== INSTRUCTIONS FOR THE TASK ==
Copy, from the material below, each line where "anneau" shows up.

== DATASET EXCERPTS ==
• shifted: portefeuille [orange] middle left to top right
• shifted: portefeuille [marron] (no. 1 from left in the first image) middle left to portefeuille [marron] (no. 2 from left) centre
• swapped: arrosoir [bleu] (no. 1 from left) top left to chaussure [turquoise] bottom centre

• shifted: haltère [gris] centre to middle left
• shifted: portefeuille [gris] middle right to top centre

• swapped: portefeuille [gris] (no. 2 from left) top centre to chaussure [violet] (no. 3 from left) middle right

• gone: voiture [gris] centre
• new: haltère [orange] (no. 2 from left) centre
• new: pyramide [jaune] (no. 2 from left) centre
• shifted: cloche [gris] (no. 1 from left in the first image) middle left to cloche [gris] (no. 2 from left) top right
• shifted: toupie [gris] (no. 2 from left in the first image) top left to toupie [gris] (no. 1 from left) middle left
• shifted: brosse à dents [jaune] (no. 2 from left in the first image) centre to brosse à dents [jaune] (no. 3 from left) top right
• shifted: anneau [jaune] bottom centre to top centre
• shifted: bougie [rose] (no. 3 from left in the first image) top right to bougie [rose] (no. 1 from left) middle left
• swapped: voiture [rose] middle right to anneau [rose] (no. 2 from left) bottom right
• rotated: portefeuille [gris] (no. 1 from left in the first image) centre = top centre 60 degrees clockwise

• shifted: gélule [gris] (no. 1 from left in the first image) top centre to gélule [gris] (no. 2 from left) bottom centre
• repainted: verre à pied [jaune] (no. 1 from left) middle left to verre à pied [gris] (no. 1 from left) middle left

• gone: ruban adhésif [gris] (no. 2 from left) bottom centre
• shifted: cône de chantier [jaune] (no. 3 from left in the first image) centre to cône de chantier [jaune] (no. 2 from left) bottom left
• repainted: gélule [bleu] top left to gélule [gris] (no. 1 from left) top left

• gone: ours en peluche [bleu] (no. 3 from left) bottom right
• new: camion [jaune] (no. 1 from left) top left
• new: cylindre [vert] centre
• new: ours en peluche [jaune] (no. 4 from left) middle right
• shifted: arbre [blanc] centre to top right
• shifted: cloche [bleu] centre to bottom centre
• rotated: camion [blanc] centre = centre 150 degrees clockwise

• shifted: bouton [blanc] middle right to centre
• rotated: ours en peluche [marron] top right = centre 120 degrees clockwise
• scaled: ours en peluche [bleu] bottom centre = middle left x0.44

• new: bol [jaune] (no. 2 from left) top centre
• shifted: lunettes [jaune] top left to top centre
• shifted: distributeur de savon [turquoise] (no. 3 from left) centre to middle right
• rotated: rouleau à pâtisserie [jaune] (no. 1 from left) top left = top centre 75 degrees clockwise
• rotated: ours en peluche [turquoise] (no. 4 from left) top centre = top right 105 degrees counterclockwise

== RESULT OF THE EXERCISE ==
• shifted: anneau [jaune] bottom centre to top centre
• swapped: voiture [rose] middle right to anneau [rose] (no. 2 from left) bottom right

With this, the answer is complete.